▶ _Directions_: Only the lines from the top of the data through the one with "C4: 2.2nF (NET3, NET12) -> 2.2nF (GND, NET12)" are to be written out, each exactly as it stands.

☆ ☆ ☆ ☆

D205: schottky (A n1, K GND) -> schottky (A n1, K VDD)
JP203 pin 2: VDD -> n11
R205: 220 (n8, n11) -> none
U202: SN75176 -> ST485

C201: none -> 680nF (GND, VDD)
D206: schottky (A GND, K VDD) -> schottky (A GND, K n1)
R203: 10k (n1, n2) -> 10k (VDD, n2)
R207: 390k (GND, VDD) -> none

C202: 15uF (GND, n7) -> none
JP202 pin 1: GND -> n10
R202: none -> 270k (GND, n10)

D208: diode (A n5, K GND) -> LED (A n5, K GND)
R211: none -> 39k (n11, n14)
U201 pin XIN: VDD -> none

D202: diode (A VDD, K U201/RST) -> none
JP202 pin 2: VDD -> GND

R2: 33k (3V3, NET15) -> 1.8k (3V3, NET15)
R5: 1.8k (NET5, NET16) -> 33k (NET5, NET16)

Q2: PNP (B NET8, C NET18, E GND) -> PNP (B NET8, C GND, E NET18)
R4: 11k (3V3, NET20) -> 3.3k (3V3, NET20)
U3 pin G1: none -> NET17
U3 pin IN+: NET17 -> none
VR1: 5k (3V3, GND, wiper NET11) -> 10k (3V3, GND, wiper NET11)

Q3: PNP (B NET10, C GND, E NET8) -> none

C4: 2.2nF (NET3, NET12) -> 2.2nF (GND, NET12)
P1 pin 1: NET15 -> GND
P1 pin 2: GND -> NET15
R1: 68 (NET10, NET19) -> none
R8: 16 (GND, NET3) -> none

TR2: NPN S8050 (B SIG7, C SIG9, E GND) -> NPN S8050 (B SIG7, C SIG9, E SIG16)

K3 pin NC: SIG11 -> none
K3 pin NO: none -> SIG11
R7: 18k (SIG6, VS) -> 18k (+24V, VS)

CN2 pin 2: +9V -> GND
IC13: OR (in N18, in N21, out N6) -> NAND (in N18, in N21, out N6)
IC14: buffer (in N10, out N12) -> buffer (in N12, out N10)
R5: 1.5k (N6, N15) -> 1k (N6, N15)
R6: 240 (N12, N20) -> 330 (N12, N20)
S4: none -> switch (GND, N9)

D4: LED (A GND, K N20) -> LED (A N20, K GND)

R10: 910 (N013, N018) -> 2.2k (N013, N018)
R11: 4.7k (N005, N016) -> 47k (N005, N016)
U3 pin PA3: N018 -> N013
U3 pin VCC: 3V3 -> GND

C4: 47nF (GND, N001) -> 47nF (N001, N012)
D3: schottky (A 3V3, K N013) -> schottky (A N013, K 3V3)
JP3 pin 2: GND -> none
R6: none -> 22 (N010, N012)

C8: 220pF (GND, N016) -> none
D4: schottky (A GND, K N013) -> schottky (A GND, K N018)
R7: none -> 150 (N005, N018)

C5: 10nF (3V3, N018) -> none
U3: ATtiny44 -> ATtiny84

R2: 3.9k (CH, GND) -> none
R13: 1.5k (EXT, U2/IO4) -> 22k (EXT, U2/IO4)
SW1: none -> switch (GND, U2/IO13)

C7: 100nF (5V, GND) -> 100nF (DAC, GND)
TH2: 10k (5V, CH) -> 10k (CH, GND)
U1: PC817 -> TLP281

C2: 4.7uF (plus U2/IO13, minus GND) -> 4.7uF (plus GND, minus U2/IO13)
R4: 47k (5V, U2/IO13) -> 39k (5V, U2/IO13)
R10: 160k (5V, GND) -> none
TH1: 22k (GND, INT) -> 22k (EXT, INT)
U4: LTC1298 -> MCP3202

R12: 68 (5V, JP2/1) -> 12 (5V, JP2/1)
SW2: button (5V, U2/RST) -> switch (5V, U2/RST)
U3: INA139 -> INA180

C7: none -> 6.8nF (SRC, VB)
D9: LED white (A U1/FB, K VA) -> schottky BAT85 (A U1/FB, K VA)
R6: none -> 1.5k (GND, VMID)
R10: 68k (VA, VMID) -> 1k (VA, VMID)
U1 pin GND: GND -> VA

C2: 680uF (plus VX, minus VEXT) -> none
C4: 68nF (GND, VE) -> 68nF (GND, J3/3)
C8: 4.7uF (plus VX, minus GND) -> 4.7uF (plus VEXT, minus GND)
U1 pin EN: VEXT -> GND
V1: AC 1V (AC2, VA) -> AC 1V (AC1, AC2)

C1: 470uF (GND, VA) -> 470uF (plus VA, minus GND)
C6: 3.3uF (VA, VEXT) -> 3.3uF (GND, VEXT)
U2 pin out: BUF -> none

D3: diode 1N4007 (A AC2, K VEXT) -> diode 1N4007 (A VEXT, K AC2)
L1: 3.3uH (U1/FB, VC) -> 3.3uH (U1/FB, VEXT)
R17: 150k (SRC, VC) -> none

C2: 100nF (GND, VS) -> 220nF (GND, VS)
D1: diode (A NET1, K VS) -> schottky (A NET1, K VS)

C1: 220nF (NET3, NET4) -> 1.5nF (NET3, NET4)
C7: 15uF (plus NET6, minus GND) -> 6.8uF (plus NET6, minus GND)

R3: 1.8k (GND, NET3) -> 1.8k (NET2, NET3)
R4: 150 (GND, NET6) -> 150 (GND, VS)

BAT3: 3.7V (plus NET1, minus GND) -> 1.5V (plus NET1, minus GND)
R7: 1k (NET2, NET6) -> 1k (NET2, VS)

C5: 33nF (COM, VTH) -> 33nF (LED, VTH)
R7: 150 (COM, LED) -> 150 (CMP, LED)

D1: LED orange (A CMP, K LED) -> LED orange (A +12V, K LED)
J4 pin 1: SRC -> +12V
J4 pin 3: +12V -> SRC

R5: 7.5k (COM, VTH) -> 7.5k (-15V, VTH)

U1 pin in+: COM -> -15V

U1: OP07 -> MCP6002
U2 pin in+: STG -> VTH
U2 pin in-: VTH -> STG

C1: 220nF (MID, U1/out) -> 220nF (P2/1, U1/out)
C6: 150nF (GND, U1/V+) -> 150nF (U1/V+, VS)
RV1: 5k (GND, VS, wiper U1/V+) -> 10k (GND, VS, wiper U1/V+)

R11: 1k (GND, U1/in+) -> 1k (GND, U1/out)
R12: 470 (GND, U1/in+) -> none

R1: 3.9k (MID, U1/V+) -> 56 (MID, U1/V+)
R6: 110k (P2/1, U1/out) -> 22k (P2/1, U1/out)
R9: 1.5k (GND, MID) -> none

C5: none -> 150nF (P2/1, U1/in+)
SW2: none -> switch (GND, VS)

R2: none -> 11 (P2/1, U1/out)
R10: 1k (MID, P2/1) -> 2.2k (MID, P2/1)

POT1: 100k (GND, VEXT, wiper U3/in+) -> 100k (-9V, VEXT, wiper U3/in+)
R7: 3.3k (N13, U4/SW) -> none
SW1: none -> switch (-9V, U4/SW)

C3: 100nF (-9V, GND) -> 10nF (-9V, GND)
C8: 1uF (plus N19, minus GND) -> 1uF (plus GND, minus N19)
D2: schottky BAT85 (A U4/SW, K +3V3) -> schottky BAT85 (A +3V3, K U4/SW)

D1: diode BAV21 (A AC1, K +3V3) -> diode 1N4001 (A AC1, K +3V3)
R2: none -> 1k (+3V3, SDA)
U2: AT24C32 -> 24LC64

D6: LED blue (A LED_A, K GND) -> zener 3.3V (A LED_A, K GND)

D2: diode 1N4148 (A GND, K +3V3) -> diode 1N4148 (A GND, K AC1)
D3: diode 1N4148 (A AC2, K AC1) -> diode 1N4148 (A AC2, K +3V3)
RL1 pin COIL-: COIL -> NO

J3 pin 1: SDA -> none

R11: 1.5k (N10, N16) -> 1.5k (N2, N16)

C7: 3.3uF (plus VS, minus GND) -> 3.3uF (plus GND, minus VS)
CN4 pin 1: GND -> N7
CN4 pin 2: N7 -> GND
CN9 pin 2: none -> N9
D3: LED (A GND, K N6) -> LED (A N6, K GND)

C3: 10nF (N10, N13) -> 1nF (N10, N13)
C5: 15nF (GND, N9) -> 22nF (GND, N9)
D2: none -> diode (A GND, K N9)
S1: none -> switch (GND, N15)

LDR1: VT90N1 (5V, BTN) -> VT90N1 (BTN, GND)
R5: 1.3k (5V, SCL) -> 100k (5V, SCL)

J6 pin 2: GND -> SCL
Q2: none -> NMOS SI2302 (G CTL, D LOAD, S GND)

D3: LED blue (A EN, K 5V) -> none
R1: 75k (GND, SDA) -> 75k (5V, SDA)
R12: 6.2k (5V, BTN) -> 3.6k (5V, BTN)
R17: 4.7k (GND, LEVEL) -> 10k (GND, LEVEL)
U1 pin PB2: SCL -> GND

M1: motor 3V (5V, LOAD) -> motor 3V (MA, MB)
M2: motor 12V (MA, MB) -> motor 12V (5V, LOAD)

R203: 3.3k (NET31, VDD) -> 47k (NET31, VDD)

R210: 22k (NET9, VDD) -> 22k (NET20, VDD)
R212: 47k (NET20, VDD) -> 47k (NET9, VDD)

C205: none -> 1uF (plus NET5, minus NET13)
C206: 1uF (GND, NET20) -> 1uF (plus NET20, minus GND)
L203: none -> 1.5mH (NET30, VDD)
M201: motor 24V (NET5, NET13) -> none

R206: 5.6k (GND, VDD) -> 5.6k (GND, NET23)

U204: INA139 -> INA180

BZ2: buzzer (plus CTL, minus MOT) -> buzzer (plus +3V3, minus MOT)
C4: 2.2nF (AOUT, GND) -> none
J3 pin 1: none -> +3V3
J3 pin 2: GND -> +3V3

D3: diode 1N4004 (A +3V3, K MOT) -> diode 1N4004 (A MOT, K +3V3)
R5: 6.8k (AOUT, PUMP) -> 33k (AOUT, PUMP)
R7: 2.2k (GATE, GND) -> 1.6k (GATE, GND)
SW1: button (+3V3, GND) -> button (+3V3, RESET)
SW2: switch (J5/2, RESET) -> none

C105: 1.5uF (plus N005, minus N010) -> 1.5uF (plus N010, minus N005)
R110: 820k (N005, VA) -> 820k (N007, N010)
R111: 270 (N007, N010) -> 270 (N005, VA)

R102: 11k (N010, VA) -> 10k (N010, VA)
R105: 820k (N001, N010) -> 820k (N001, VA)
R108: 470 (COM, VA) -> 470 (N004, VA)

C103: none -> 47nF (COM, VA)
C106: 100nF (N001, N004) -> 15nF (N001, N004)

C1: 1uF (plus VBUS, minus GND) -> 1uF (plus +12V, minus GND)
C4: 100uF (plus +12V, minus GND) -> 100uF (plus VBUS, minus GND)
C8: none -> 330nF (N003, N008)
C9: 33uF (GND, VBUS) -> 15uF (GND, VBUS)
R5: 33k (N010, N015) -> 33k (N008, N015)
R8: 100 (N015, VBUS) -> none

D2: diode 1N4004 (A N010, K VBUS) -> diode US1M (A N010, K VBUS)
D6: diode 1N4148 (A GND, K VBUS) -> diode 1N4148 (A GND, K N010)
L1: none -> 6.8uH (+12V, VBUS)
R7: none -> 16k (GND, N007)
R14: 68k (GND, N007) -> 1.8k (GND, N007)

☆ ☆ ☆ ☆

▶ _Exercise response_:
D205: schottky (A n1, K GND) -> schottky (A n1, K VDD)
JP203 pin 2: VDD -> n11
R205: 220 (n8, n11) -> none
U202: SN75176 -> ST485

C201: none -> 680nF (GND, VDD)
D206: schottky (A GND, K VDD) -> schottky (A GND, K n1)
R203: 10k (n1, n2) -> 10k (VDD, n2)
R207: 390k (GND, VDD) -> none

C202: 15uF (GND, n7) -> none
JP202 pin 1: GND -> n10
R202: none -> 270k (GND, n10)

D208: diode (A n5, K GND) -> LED (A n5, K GND)
R211: none -> 39k (n11, n14)
U201 pin XIN: VDD -> none

D202: diode (A VDD, K U201/RST) -> none
JP202 pin 2: VDD -> GND

R2: 33k (3V3, NET15) -> 1.8k (3V3, NET15)
R5: 1.8k (NET5, NET16) -> 33k (NET5, NET16)

Q2: PNP (B NET8, C NET18, E GND) -> PNP (B NET8, C GND, E NET18)
R4: 11k (3V3, NET20) -> 3.3k (3V3, NET20)
U3 pin G1: none -> NET17
U3 pin IN+: NET17 -> none
VR1: 5k (3V3, GND, wiper NET11) -> 10k (3V3, GND, wiper NET11)

Q3: PNP (B NET10, C GND, E NET8) -> none

C4: 2.2nF (NET3, NET12) -> 2.2nF (GND, NET12)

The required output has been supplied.